» **YOUR GOAL**: From the following material, work out how many lines include the string "plus"; respond with the number only.

» **RECORDS**:

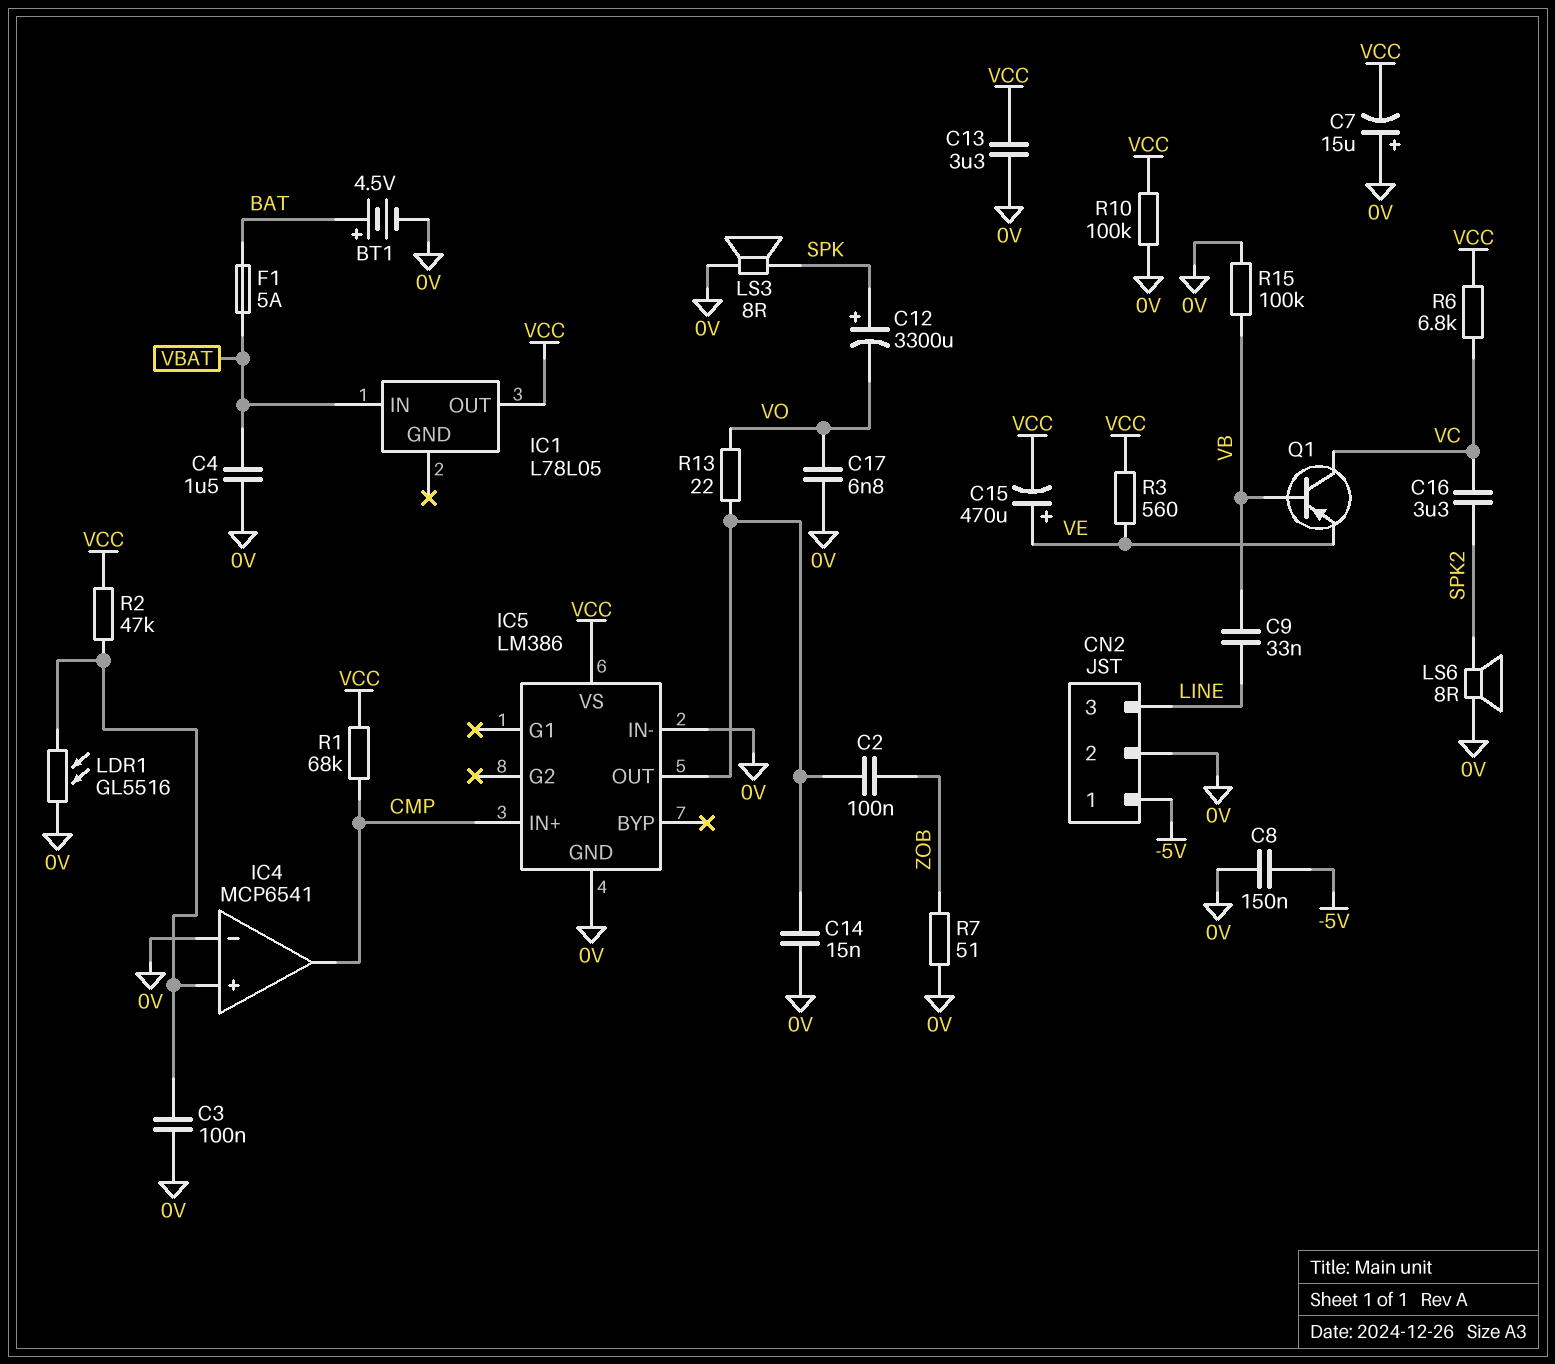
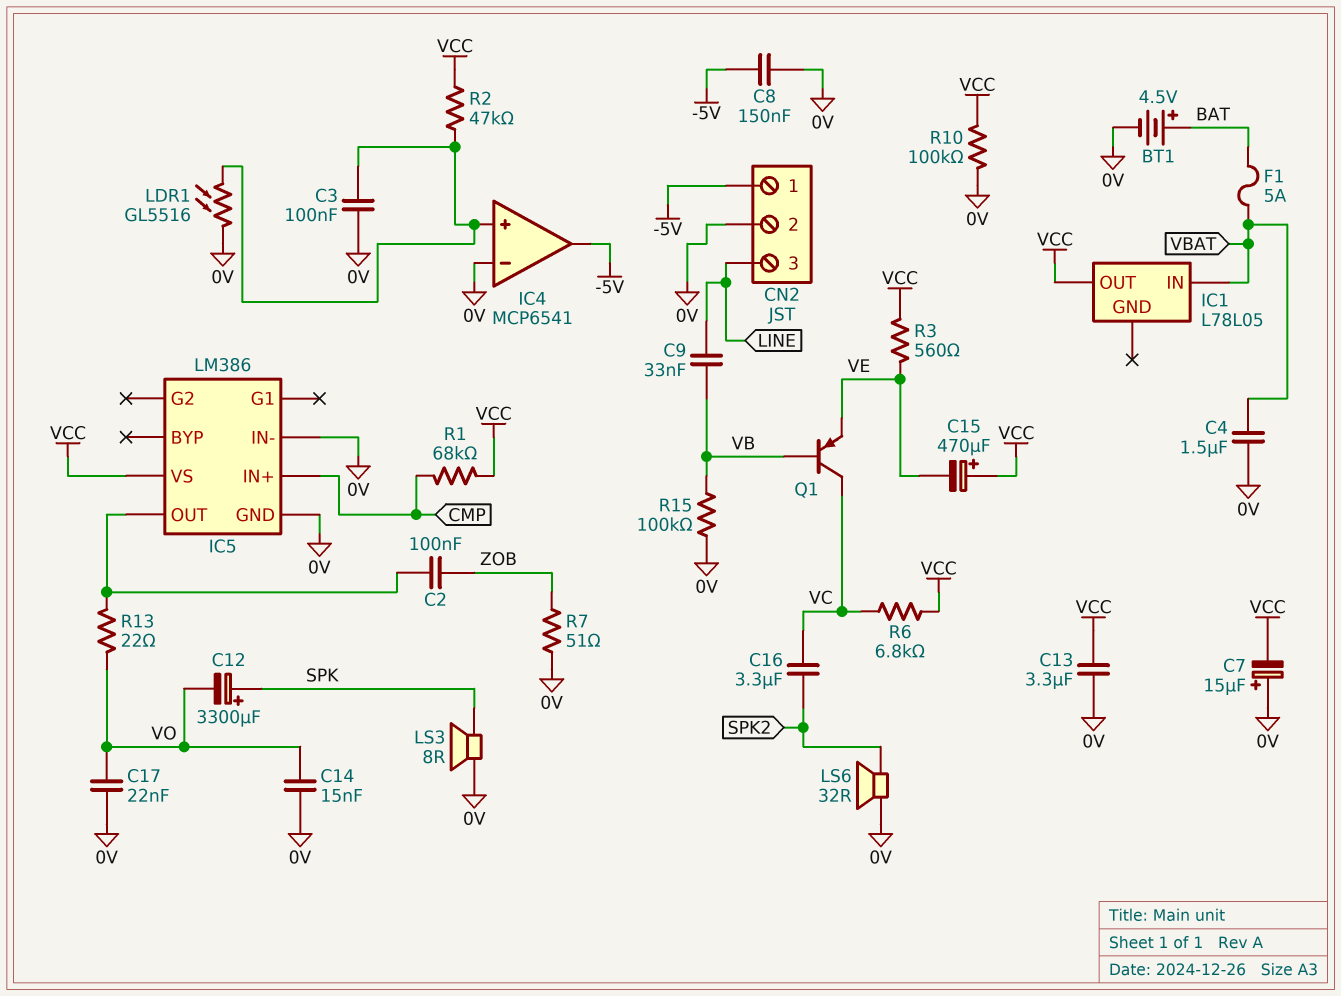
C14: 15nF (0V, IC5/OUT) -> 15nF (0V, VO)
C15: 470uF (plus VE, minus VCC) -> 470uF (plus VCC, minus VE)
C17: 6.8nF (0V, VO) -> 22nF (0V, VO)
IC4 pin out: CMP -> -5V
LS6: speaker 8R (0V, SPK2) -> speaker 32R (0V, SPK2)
---
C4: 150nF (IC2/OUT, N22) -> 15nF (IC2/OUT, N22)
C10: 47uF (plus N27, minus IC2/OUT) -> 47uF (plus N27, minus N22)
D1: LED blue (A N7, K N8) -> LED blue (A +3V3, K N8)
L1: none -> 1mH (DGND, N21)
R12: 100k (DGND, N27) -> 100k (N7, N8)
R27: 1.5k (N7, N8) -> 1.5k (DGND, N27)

» **RESULT**: 2